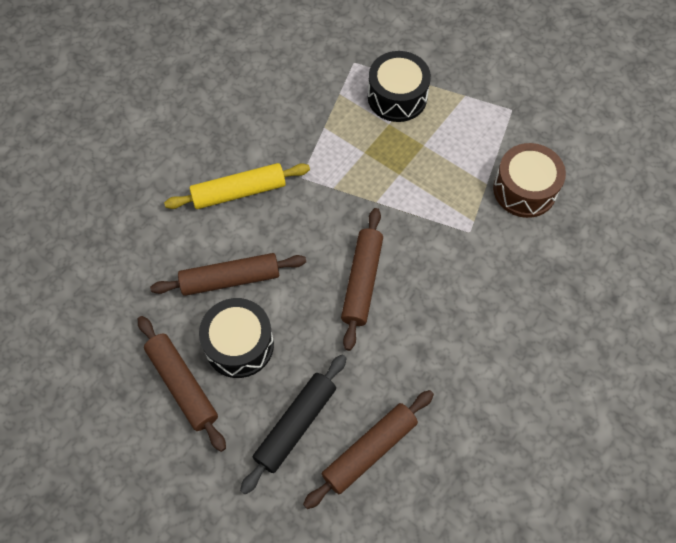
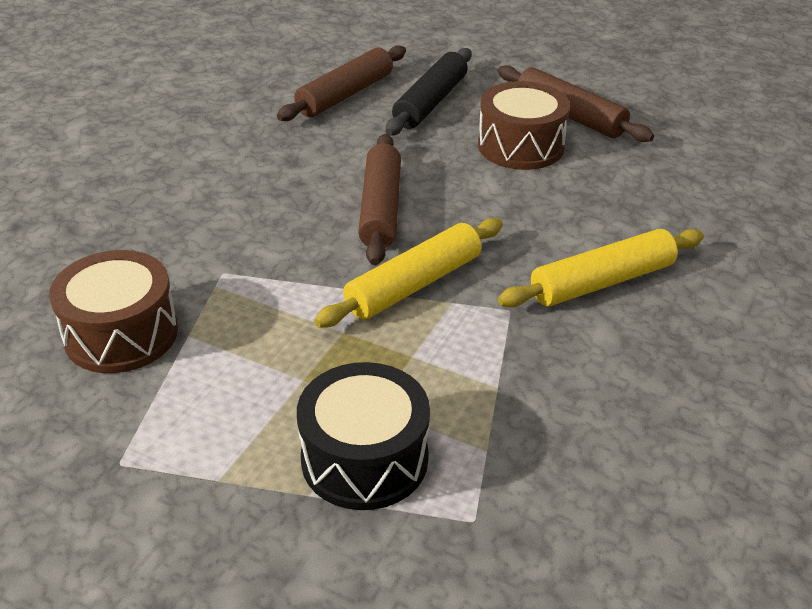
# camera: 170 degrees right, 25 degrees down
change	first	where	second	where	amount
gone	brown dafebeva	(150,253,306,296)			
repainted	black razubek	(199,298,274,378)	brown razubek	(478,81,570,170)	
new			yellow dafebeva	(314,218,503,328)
* * *
_Work required_.
Return a copy of each line in the entries that contains "dafebeva".

_Reply to the task_.
gone	brown dafebeva	(150,253,306,296)			
new			yellow dafebeva	(314,218,503,328)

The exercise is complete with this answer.